*Problem statement*. Write out every line from the listing below where the string "yellow" is found.

*Data supplied*.
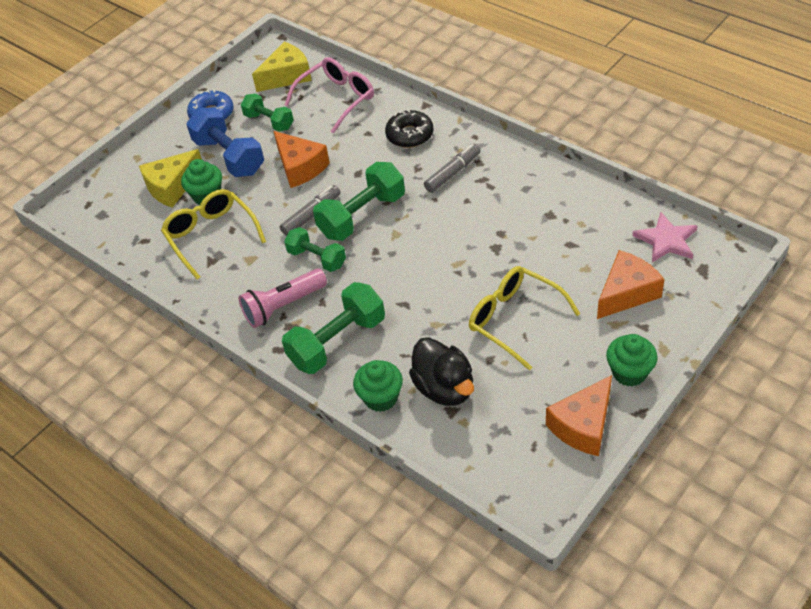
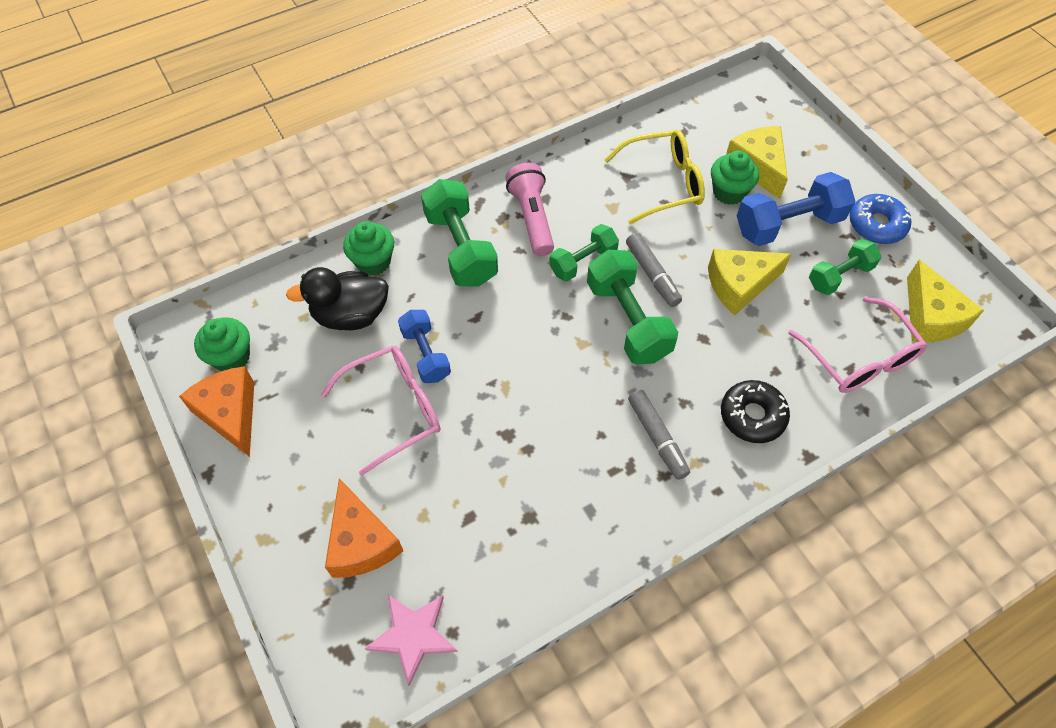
camera: 105 degrees right, 10 degrees up
orange cheese [274,131,330,188] -> yellow cheese [708,249,792,315]
yellow glasses [469,266,580,371] -> pink glasses [321,345,440,476]
green cupcake [606,334,658,387] -> green cupcake moved to [194,317,250,371]
none -> blue dumbbell [398,310,451,383]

*Written response*.
orange cheese [274,131,330,188] -> yellow cheese [708,249,792,315]
yellow glasses [469,266,580,371] -> pink glasses [321,345,440,476]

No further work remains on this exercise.